#### [Exercise brief]
Exactly transcribe the span of lines from the one containing "green can: 6 -> 5" through the final line of the entries, inclusive, and nothing outside it. Exclude the pictures.

#### [Material for this task]
——————

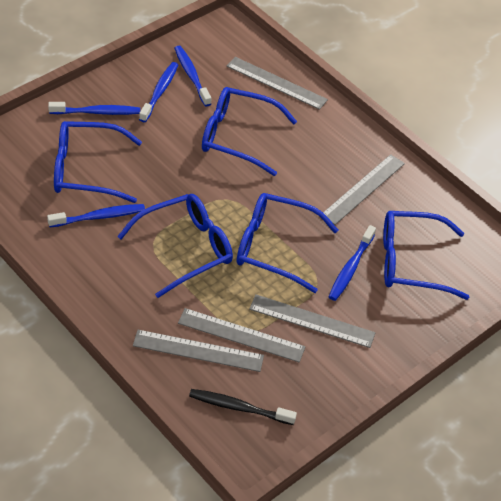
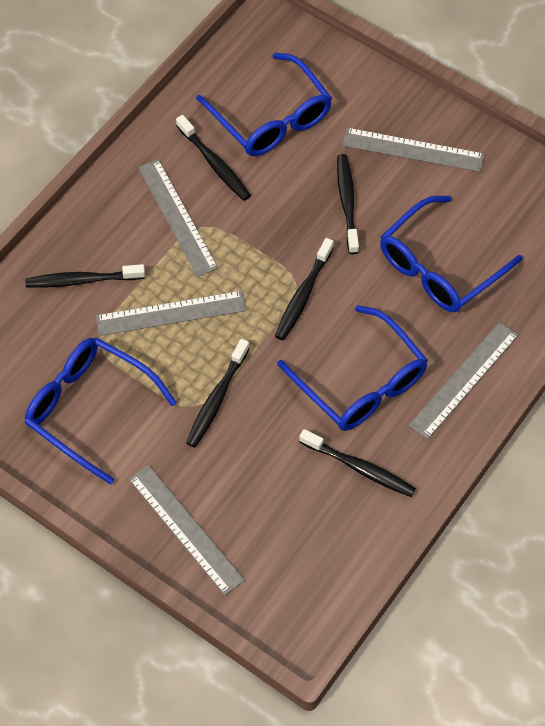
black toothbrush: 1 -> 6
blue glasses: 5 -> 4
blue toothbrush: 5 -> 0

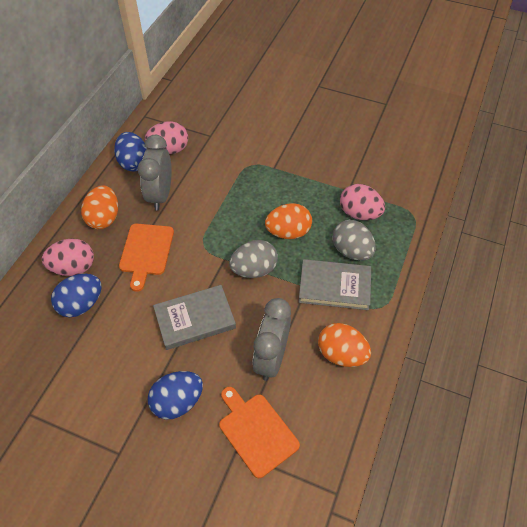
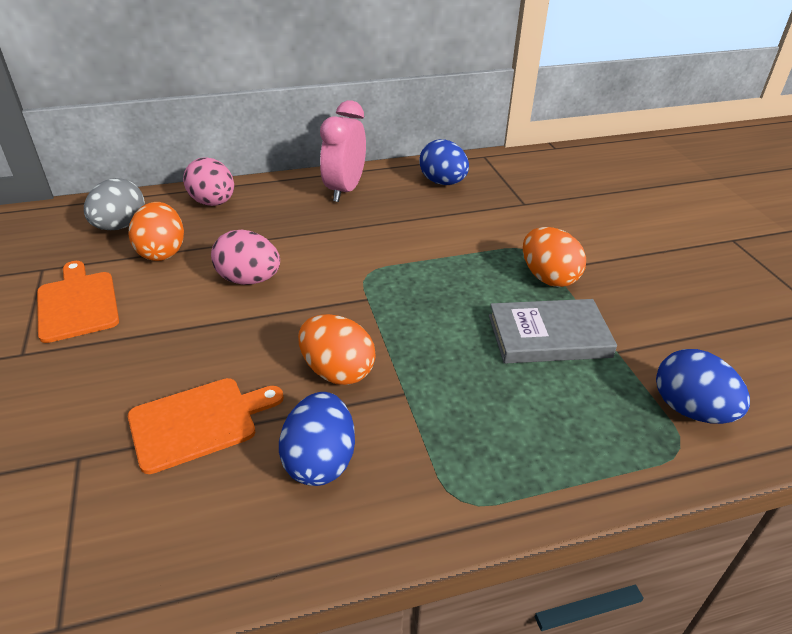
grey book: 2 -> 1
grey clock: 2 -> 0
grey egg: 2 -> 1
pink clock: 0 -> 1
pink egg: 3 -> 2

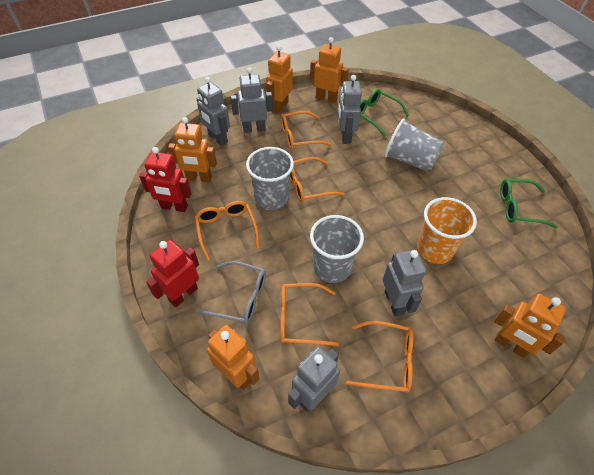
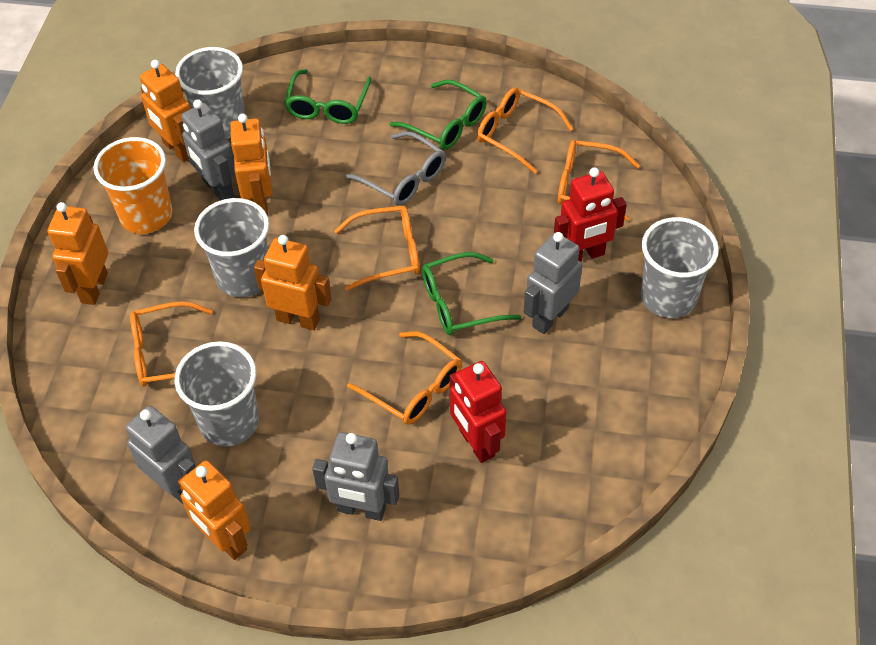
green glasses: 2 -> 3
grey cup: 3 -> 4
grey robot: 5 -> 4

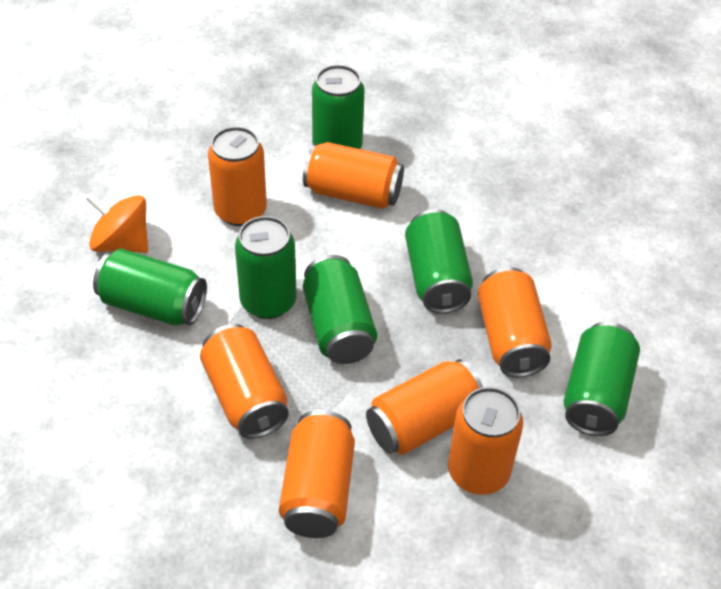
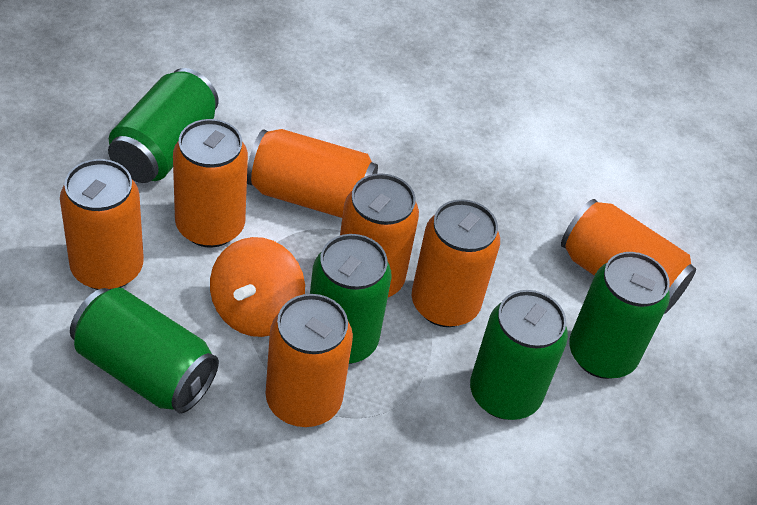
green can: 6 -> 5

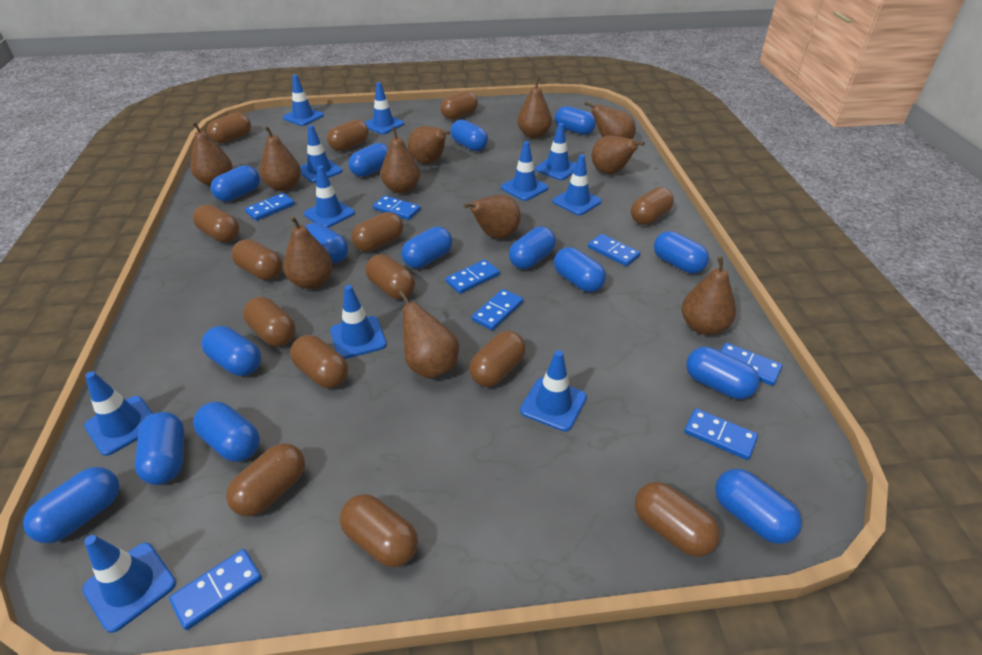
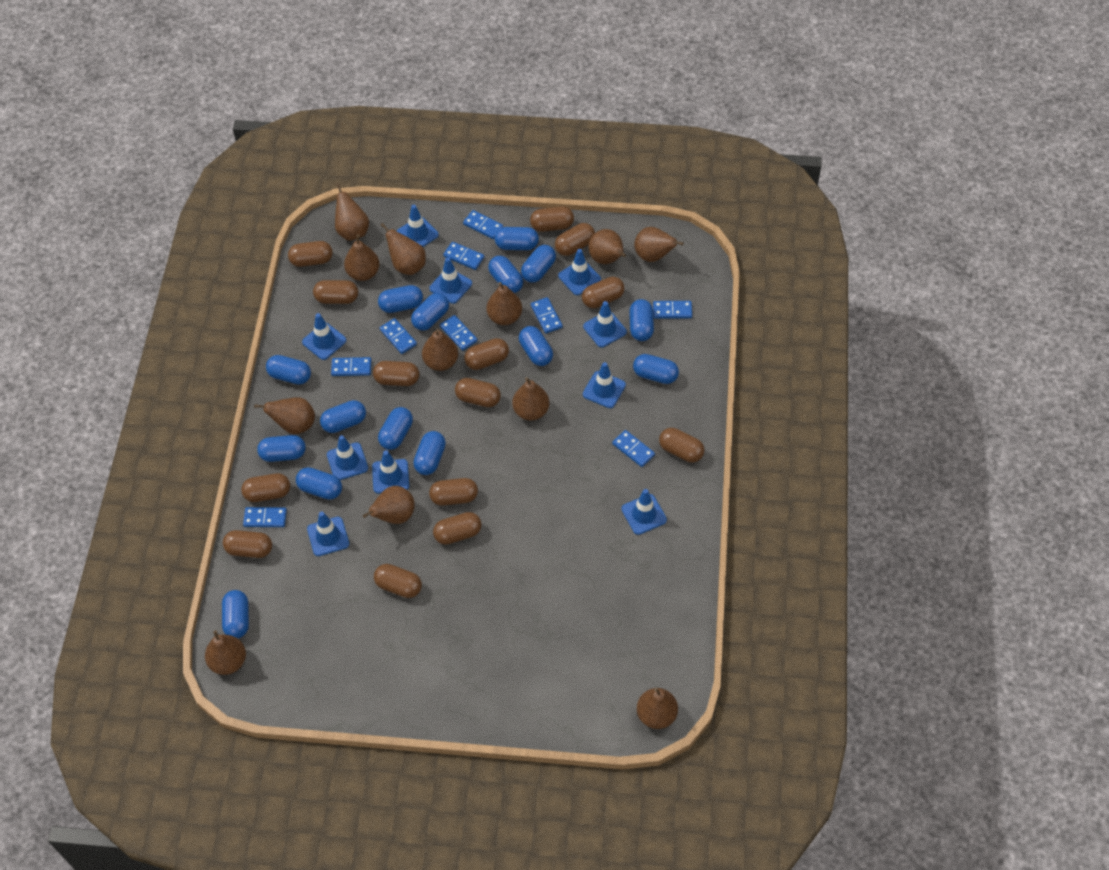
blue domino: 8 -> 9
blue traffic cone: 11 -> 10
brown pear: 11 -> 12

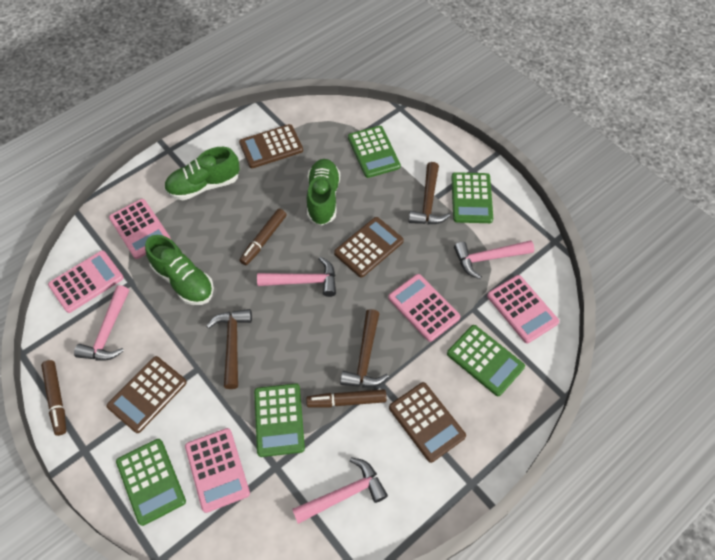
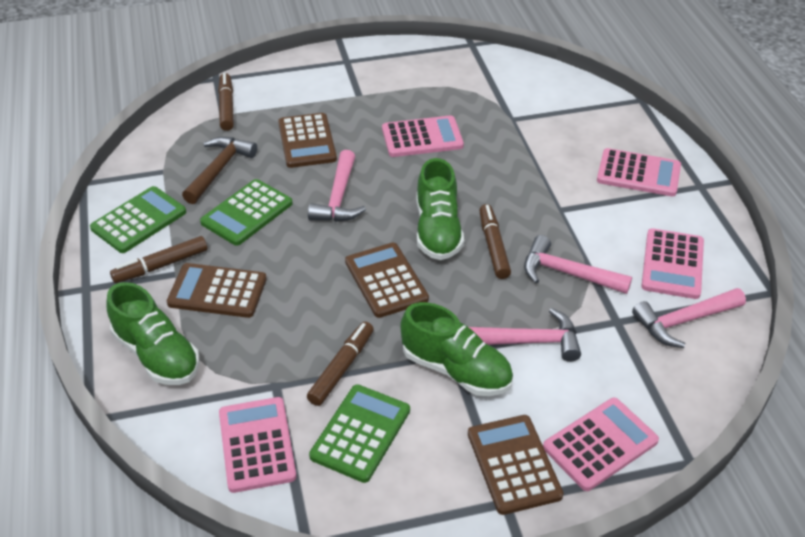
brown hammer: 3 -> 1
brown marker: 3 -> 4
green calculator: 5 -> 3

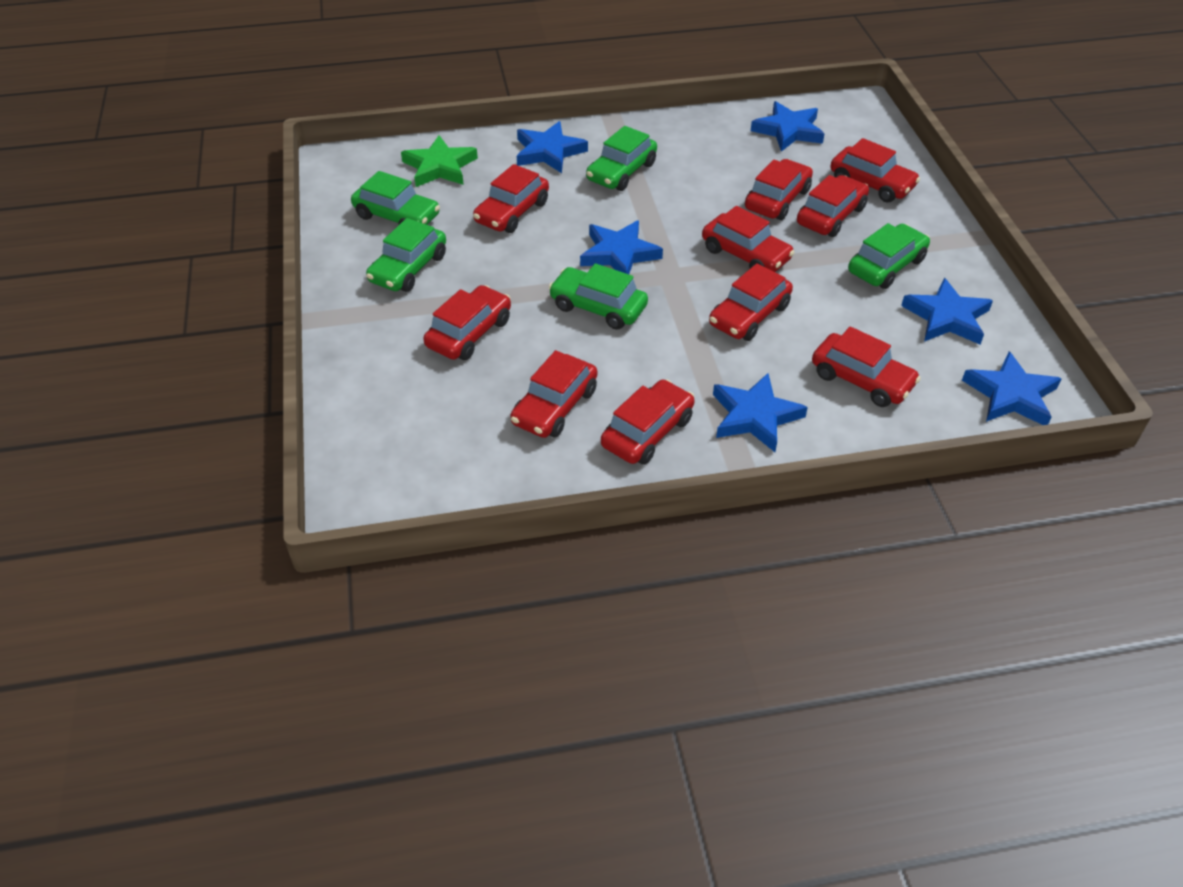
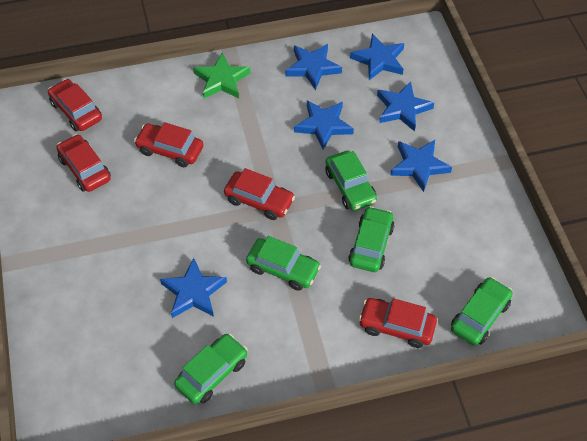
red car: 10 -> 5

——————

#### [Solution]
green can: 6 -> 5

blue domino: 8 -> 9
blue traffic cone: 11 -> 10
brown pear: 11 -> 12

brown hammer: 3 -> 1
brown marker: 3 -> 4
green calculator: 5 -> 3

red car: 10 -> 5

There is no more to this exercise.